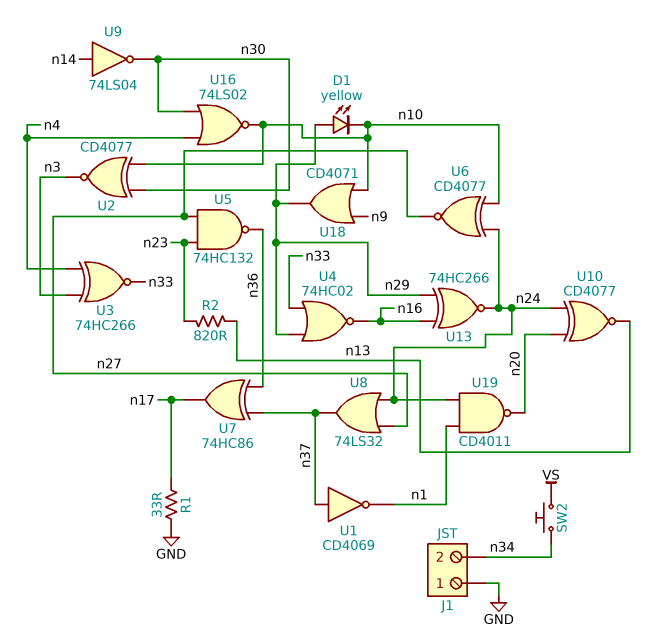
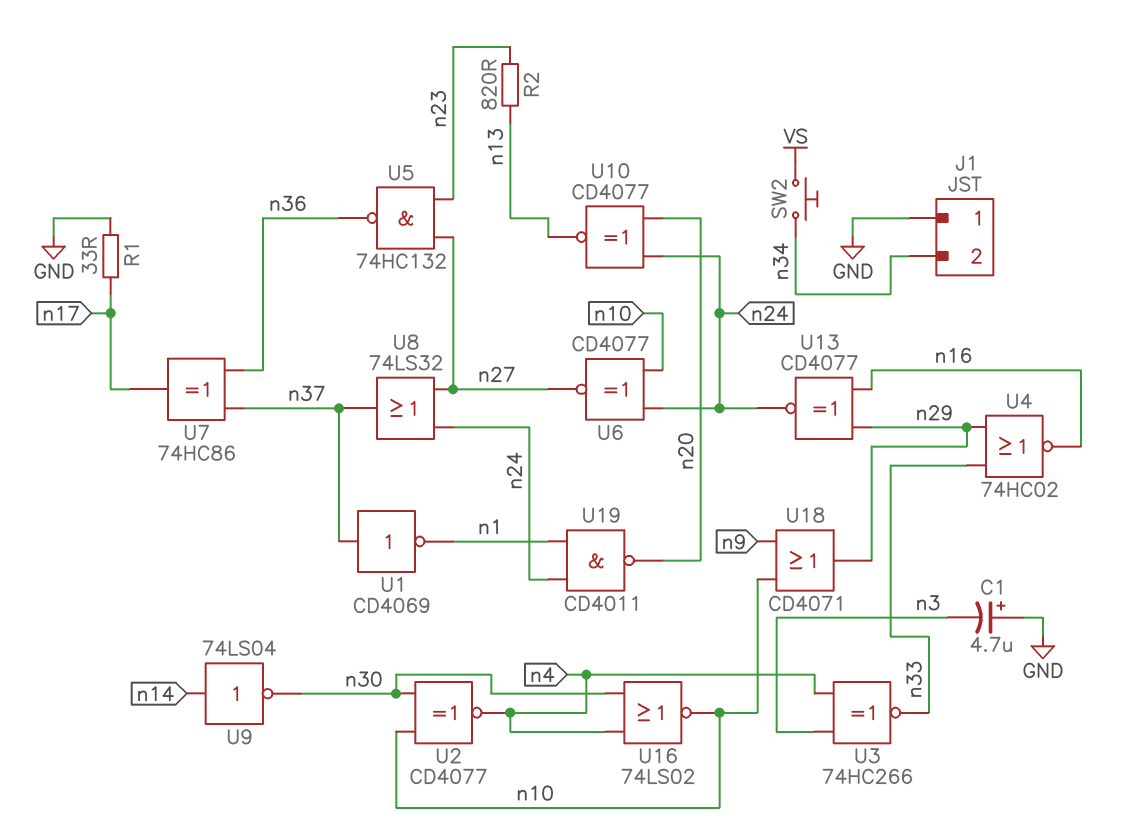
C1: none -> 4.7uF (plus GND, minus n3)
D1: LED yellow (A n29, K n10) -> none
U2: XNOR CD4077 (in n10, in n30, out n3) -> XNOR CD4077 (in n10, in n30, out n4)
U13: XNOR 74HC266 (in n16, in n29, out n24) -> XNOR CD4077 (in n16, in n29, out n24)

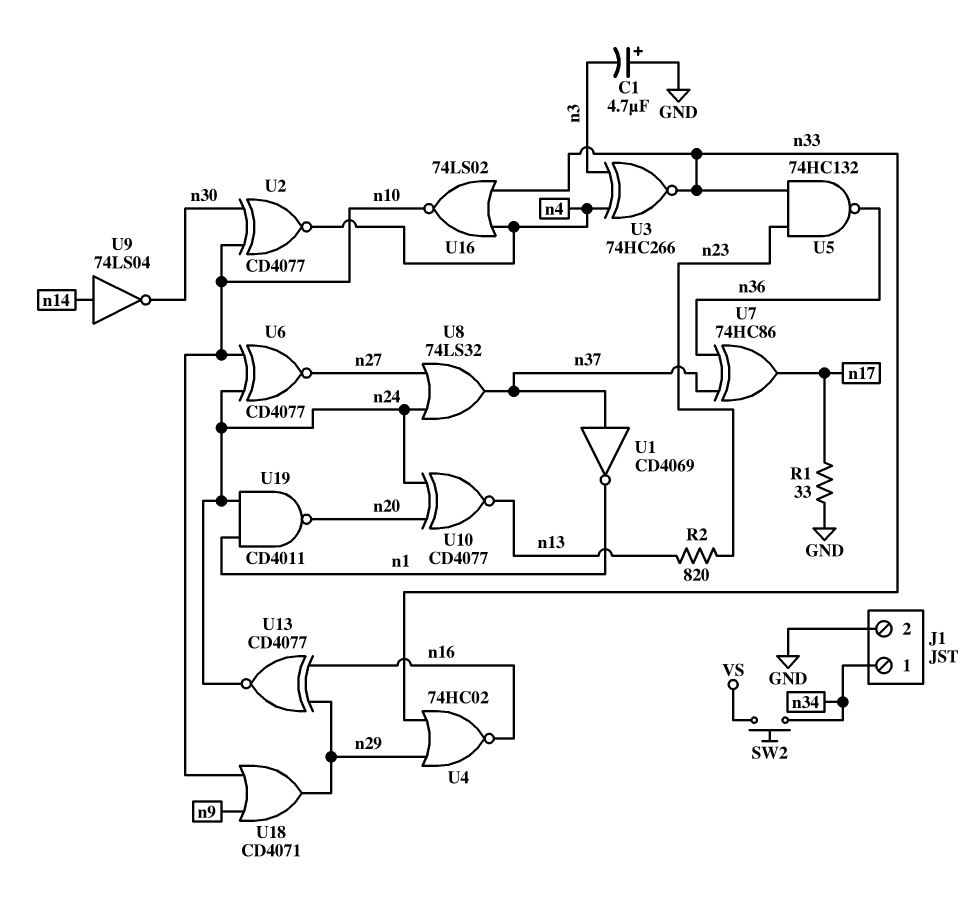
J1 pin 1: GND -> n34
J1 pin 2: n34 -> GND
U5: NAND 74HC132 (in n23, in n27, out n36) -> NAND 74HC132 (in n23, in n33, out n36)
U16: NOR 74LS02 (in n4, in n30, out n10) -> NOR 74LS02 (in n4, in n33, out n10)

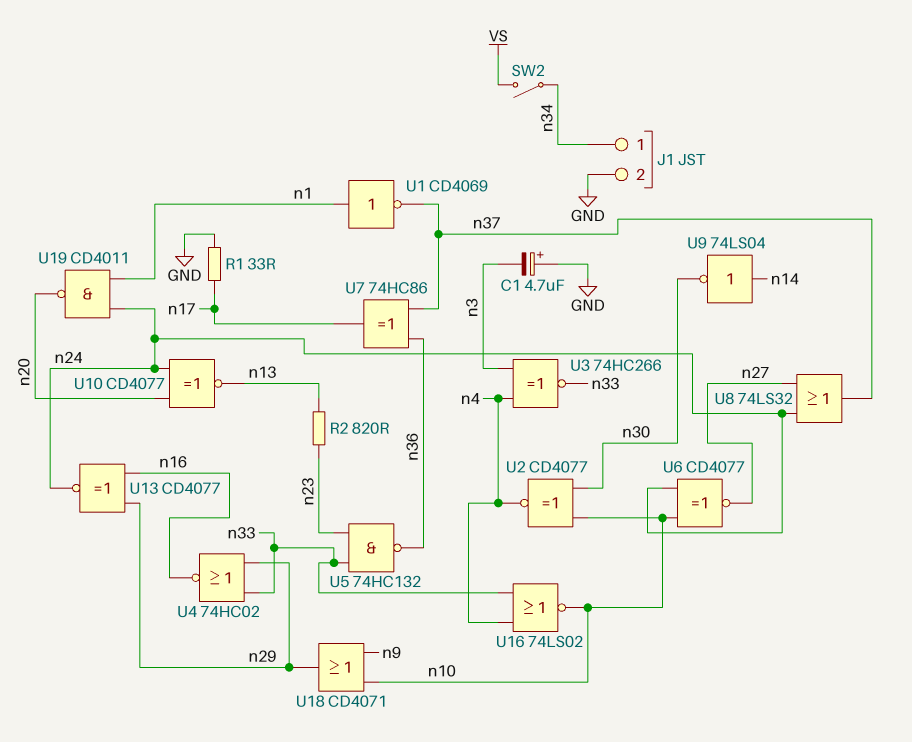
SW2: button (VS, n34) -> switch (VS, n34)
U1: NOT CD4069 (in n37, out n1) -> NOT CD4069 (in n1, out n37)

· · · · · · ·

### Task brief
Omit the pictures and return exactly the lines from the line containing "U16: NOR 74LS02" through the final line of the material above, both ends included.

### Response below
U16: NOR 74LS02 (in n4, in n30, out n10) -> NOR 74LS02 (in n4, in n33, out n10)

SW2: button (VS, n34) -> switch (VS, n34)
U1: NOT CD4069 (in n37, out n1) -> NOT CD4069 (in n1, out n37)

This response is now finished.